Problem details: In how many lines of the data below does the word "STAT" appear? Reply with the number and nothing more.

====== Data ======

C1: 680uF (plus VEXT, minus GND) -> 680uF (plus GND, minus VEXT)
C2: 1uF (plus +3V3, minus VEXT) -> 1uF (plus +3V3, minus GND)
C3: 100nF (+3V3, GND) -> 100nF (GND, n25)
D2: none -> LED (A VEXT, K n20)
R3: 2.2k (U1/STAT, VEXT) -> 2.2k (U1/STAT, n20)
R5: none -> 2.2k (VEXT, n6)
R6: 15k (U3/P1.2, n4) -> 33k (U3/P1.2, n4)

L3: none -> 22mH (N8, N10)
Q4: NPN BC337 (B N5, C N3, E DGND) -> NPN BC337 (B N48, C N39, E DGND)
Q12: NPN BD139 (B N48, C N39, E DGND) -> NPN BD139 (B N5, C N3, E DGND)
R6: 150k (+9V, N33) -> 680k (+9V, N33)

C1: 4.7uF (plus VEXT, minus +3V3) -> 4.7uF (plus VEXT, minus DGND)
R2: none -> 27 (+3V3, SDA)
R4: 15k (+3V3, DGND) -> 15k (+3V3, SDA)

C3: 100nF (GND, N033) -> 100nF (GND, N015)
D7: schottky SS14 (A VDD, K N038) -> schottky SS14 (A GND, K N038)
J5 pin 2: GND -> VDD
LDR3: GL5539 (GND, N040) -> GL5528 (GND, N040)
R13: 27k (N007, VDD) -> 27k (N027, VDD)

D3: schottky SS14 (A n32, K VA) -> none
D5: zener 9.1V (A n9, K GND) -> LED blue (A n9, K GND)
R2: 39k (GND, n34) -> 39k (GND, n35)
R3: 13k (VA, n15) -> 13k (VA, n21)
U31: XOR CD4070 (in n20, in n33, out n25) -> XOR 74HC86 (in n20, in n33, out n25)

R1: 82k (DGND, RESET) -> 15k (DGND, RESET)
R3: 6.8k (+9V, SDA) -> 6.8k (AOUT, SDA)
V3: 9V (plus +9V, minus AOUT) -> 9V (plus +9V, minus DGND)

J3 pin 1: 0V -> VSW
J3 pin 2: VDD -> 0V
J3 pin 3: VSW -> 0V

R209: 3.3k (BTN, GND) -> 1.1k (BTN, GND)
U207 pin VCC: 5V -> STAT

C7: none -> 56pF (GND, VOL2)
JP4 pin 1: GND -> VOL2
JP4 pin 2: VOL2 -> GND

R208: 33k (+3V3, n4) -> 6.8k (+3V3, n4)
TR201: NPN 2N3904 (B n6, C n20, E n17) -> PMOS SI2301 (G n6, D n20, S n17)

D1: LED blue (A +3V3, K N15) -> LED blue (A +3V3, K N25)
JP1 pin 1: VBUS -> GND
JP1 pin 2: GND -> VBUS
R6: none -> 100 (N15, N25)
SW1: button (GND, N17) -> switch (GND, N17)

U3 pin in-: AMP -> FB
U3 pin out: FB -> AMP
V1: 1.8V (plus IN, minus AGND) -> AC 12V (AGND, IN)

======

Output: 2